Change listing data:
+ + + + +
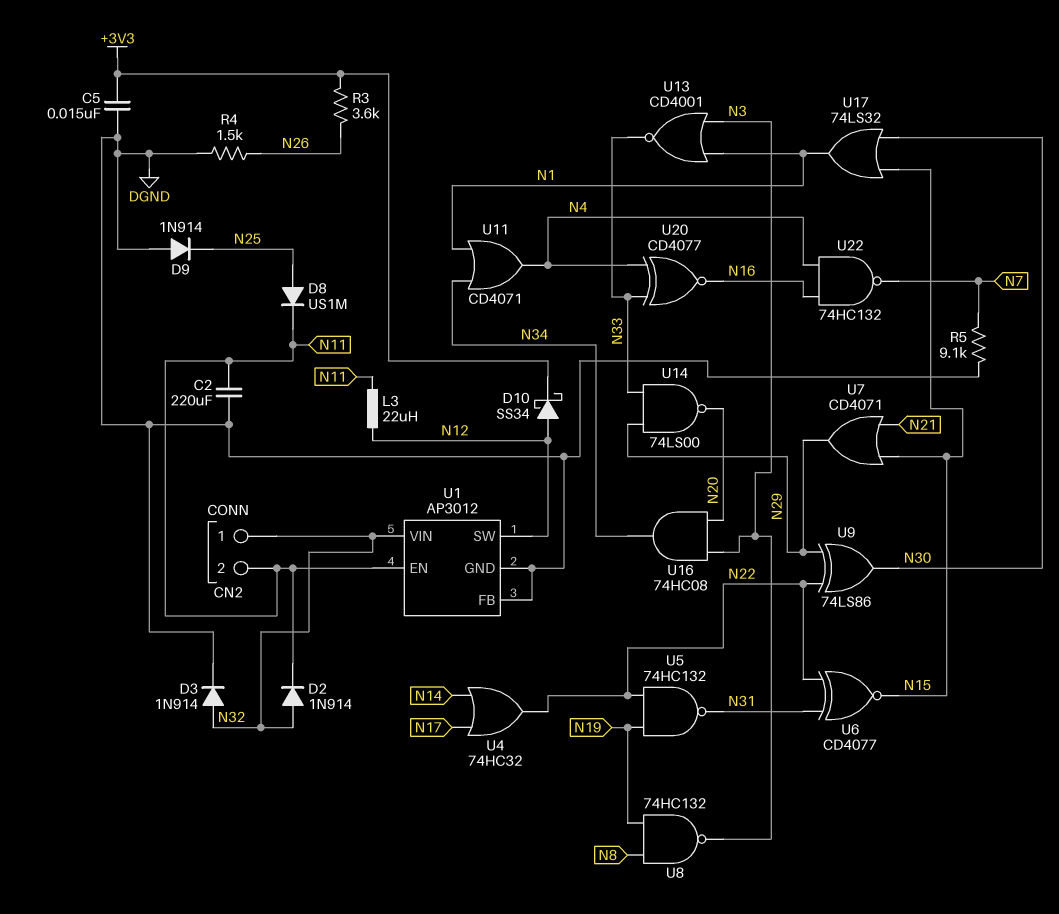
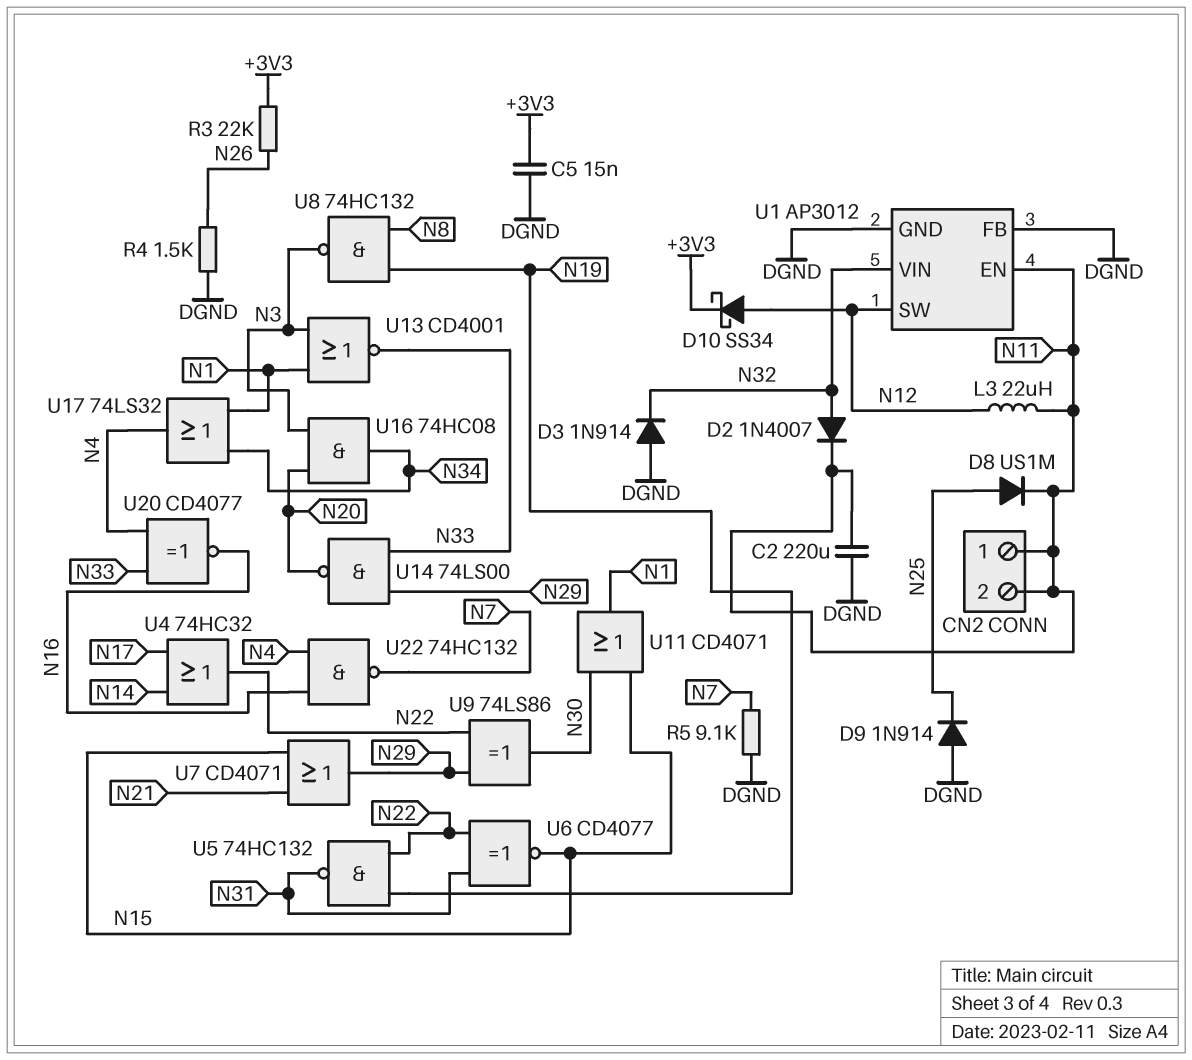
CN2 pin 1: N32 -> N11
D2: diode 1N914 (A N32, K N11) -> diode 1N4007 (A N32, K N11)
D3: diode 1N914 (A N32, K DGND) -> diode 1N914 (A DGND, K N32)
R3: 3.6k (+3V3, N26) -> 22k (+3V3, N26)
U11: OR CD4071 (in N1, in N34, out N4) -> OR CD4071 (in N15, in N30, out N1)
U17: OR 74LS32 (in N15, in N30, out N1) -> OR 74LS32 (in N1, in N34, out N4)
+ + + + +
> EXERCISE REQUIREMENTS: Pick out every line above that holds the word "diode" and copy it.

> ANSWER AREA:
D2: diode 1N914 (A N32, K N11) -> diode 1N4007 (A N32, K N11)
D3: diode 1N914 (A N32, K DGND) -> diode 1N914 (A DGND, K N32)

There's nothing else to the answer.